What you should do | Repeat exactly, and only, the lines below starting at the line that contains "U1 pin TEST: none -> N13" and ending at the line that contains "IC103: NAND CD4011", inclusive of both.

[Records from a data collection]
----------
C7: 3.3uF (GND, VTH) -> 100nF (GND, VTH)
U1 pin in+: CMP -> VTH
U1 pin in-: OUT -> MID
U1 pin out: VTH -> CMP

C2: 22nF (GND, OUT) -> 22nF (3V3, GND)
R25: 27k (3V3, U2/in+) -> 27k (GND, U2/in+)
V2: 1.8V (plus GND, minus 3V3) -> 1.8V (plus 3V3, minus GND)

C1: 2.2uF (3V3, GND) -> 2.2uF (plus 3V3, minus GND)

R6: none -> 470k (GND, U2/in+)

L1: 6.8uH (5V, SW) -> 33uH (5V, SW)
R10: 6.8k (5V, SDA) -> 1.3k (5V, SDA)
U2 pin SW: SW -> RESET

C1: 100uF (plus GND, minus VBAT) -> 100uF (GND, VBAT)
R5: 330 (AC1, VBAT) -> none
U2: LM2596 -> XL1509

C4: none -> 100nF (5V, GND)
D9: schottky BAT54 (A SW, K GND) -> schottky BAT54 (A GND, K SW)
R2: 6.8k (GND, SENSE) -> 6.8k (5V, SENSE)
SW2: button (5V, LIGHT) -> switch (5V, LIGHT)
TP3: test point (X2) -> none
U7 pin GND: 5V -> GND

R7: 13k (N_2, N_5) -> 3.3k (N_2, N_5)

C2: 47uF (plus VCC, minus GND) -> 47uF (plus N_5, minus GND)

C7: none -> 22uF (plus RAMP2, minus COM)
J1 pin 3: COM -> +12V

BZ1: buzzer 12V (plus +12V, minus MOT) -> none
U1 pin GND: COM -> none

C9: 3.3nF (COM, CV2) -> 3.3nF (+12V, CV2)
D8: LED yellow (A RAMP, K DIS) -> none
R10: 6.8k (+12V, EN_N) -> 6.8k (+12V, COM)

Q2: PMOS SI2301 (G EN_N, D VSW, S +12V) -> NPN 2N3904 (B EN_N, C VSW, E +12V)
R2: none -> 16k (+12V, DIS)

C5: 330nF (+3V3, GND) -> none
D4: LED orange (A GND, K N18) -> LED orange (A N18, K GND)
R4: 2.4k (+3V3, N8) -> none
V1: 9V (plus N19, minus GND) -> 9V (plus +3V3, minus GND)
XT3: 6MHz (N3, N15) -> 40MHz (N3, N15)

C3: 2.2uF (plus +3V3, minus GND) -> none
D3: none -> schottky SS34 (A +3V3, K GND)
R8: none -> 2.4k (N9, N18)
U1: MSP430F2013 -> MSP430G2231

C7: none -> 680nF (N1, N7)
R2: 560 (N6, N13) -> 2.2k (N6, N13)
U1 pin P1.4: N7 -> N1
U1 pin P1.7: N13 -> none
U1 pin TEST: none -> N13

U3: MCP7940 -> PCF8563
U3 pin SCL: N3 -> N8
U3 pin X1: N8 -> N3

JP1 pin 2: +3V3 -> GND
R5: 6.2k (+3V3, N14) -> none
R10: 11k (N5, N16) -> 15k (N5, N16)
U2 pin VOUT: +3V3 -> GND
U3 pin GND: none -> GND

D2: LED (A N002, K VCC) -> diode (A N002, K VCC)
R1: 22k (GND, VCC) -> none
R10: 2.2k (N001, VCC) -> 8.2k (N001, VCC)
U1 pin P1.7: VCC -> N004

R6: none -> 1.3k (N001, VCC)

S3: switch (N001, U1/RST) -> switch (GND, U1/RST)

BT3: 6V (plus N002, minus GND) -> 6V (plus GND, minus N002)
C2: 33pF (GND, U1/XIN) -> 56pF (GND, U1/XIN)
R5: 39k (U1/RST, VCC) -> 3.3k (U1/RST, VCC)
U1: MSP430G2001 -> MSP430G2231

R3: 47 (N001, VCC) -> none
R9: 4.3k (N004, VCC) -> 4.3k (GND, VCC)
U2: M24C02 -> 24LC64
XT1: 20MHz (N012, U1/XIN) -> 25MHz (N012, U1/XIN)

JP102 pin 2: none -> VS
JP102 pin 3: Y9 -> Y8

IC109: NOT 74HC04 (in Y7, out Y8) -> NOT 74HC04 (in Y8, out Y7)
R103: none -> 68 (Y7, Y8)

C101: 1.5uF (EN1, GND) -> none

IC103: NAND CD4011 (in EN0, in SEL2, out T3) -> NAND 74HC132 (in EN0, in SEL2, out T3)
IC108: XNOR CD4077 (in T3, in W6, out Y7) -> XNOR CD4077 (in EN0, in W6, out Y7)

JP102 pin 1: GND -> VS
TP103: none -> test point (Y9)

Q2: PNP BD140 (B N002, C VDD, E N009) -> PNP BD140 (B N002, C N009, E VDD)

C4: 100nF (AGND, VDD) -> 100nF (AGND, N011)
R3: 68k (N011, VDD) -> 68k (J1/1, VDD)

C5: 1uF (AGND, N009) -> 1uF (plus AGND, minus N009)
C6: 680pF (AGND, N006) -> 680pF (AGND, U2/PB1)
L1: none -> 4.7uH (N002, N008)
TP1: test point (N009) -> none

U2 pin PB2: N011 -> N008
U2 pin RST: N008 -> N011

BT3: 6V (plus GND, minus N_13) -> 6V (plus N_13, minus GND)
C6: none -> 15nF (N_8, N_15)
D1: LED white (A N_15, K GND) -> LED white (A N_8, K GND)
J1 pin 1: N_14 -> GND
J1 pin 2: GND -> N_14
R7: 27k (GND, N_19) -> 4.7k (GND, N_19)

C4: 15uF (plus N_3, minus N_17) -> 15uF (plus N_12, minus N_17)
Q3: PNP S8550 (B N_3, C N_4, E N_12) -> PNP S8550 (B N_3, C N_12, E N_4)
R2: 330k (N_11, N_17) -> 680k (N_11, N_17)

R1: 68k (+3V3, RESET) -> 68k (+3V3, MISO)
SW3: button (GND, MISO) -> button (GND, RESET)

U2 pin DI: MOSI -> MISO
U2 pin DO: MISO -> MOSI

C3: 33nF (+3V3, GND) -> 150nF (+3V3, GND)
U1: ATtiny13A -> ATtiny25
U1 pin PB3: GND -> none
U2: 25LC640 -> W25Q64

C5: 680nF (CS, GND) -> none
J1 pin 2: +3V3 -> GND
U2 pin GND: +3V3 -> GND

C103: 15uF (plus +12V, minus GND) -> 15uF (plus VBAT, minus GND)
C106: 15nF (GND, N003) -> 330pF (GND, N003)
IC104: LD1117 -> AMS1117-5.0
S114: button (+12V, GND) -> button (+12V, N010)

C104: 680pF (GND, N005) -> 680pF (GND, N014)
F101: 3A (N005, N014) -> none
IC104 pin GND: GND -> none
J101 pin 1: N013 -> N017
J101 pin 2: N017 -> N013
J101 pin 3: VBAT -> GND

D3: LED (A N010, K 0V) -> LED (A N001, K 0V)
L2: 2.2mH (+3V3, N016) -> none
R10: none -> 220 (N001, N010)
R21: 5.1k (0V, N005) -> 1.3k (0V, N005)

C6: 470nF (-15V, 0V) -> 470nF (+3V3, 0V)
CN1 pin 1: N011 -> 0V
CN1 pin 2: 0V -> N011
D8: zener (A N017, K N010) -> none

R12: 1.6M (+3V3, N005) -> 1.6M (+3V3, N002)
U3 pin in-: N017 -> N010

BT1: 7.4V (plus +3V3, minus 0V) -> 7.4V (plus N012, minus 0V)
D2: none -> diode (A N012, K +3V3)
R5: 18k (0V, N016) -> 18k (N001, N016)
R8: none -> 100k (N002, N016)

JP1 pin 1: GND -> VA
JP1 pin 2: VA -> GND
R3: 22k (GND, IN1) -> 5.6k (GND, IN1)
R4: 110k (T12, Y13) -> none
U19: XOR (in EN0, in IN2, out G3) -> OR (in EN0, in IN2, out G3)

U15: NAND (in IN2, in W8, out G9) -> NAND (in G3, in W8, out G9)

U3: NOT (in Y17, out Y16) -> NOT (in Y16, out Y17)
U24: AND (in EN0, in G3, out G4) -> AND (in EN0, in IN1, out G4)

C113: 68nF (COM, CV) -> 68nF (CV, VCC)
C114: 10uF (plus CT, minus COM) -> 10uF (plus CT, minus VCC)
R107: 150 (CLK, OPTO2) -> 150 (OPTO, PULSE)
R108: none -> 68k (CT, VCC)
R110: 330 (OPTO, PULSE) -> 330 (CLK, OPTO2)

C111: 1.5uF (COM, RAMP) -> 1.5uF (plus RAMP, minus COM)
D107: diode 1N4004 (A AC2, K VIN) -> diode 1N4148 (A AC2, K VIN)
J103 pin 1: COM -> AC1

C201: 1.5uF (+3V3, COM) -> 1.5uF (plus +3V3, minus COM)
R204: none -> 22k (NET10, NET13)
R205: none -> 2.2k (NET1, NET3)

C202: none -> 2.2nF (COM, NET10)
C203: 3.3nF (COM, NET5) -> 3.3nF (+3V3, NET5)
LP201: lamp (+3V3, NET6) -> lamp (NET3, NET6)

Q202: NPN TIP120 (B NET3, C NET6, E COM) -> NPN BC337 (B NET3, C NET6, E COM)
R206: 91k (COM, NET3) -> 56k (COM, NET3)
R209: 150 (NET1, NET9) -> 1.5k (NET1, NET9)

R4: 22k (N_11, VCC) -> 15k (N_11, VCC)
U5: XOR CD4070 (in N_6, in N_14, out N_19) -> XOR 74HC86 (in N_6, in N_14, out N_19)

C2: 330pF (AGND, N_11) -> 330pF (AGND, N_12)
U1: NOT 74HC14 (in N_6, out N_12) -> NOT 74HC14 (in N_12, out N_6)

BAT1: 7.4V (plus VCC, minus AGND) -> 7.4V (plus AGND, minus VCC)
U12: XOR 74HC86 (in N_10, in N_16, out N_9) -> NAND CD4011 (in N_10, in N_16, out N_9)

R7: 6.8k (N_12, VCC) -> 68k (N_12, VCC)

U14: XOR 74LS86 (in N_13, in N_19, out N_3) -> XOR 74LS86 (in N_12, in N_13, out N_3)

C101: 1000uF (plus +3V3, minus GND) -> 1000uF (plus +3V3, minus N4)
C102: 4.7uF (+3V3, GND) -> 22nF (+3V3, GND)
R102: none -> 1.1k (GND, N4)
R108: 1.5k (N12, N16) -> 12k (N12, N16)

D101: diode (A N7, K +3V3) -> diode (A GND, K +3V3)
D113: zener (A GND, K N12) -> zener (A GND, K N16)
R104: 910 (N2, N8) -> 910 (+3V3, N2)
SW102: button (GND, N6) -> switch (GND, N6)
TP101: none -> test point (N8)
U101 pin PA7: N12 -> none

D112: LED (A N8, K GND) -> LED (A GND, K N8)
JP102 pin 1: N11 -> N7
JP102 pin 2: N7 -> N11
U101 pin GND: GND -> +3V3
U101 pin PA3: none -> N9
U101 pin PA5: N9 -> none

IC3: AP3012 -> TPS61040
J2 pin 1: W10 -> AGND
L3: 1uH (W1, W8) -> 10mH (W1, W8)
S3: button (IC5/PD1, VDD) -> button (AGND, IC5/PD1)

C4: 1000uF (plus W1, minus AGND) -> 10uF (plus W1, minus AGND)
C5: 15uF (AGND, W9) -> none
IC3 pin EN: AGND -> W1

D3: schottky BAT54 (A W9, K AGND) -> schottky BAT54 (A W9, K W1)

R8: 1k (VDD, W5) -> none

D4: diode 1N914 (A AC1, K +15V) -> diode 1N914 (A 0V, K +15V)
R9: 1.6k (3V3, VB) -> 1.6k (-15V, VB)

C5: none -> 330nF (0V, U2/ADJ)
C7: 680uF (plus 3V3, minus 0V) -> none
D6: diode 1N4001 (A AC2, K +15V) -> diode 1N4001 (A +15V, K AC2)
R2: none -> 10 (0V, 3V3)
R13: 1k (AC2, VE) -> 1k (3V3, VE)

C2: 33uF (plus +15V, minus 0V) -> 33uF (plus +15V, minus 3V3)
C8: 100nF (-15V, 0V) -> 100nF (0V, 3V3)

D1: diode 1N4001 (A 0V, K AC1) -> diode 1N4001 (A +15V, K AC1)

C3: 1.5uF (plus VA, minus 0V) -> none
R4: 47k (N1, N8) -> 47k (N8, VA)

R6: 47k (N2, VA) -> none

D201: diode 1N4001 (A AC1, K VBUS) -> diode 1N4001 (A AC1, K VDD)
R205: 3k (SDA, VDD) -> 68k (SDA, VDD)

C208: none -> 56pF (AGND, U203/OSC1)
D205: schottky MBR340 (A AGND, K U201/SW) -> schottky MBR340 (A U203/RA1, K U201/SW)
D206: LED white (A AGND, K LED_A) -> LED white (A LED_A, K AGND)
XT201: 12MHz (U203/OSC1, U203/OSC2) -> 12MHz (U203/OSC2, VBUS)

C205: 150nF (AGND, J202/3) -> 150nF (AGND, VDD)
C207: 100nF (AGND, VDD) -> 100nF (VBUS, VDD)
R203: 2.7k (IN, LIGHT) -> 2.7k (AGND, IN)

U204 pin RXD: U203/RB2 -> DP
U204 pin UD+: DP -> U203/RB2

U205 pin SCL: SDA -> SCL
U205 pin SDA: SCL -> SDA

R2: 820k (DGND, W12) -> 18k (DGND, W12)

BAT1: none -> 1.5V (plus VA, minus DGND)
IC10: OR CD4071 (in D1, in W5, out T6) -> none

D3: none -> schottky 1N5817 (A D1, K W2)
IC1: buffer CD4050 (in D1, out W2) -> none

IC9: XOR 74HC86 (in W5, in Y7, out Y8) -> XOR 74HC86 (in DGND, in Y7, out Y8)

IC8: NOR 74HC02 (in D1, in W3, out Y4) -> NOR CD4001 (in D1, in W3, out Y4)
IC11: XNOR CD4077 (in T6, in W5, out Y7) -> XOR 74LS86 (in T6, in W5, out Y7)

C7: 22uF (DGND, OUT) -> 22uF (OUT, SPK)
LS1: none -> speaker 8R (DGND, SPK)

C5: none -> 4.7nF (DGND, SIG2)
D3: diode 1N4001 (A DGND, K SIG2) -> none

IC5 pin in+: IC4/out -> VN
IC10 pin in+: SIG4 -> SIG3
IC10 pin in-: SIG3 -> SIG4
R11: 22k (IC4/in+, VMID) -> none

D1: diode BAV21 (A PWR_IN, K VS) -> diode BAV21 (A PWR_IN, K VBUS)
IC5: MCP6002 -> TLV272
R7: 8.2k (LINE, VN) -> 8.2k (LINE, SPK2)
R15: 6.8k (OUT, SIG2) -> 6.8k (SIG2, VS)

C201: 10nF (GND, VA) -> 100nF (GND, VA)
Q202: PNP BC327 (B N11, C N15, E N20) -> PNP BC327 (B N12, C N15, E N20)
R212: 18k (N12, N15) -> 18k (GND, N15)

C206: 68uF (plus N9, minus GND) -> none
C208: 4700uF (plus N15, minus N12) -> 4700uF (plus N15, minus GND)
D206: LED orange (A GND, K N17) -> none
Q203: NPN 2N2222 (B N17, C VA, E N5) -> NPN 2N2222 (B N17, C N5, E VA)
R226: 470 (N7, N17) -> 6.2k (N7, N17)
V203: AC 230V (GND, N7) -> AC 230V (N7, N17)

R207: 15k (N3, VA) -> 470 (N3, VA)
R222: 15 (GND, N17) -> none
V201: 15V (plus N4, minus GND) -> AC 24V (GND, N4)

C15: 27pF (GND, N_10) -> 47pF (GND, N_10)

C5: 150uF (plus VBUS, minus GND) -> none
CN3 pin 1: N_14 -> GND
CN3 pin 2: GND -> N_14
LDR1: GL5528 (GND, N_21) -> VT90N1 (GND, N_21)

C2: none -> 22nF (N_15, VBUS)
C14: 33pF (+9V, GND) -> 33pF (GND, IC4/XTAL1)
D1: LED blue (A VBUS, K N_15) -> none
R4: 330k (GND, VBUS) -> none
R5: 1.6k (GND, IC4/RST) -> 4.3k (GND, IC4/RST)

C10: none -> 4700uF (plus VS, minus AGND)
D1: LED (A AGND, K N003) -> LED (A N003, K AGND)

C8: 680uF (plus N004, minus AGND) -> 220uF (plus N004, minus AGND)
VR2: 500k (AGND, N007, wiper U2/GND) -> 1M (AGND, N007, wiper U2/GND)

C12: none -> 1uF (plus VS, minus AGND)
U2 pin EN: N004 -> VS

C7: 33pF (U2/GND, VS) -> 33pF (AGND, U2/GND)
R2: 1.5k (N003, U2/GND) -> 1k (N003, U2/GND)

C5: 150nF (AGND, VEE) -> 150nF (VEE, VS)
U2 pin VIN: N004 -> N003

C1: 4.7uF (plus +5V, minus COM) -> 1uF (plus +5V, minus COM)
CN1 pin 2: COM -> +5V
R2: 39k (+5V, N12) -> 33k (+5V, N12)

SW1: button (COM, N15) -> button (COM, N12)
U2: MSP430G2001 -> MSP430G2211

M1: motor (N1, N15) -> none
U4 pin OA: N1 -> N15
----------
Solution |
U1 pin TEST: none -> N13

U3: MCP7940 -> PCF8563
U3 pin SCL: N3 -> N8
U3 pin X1: N8 -> N3

JP1 pin 2: +3V3 -> GND
R5: 6.2k (+3V3, N14) -> none
R10: 11k (N5, N16) -> 15k (N5, N16)
U2 pin VOUT: +3V3 -> GND
U3 pin GND: none -> GND

D2: LED (A N002, K VCC) -> diode (A N002, K VCC)
R1: 22k (GND, VCC) -> none
R10: 2.2k (N001, VCC) -> 8.2k (N001, VCC)
U1 pin P1.7: VCC -> N004

R6: none -> 1.3k (N001, VCC)

S3: switch (N001, U1/RST) -> switch (GND, U1/RST)

BT3: 6V (plus N002, minus GND) -> 6V (plus GND, minus N002)
C2: 33pF (GND, U1/XIN) -> 56pF (GND, U1/XIN)
R5: 39k (U1/RST, VCC) -> 3.3k (U1/RST, VCC)
U1: MSP430G2001 -> MSP430G2231

R3: 47 (N001, VCC) -> none
R9: 4.3k (N004, VCC) -> 4.3k (GND, VCC)
U2: M24C02 -> 24LC64
XT1: 20MHz (N012, U1/XIN) -> 25MHz (N012, U1/XIN)

JP102 pin 2: none -> VS
JP102 pin 3: Y9 -> Y8

IC109: NOT 74HC04 (in Y7, out Y8) -> NOT 74HC04 (in Y8, out Y7)
R103: none -> 68 (Y7, Y8)

C101: 1.5uF (EN1, GND) -> none

IC103: NAND CD4011 (in EN0, in SEL2, out T3) -> NAND 74HC132 (in EN0, in SEL2, out T3)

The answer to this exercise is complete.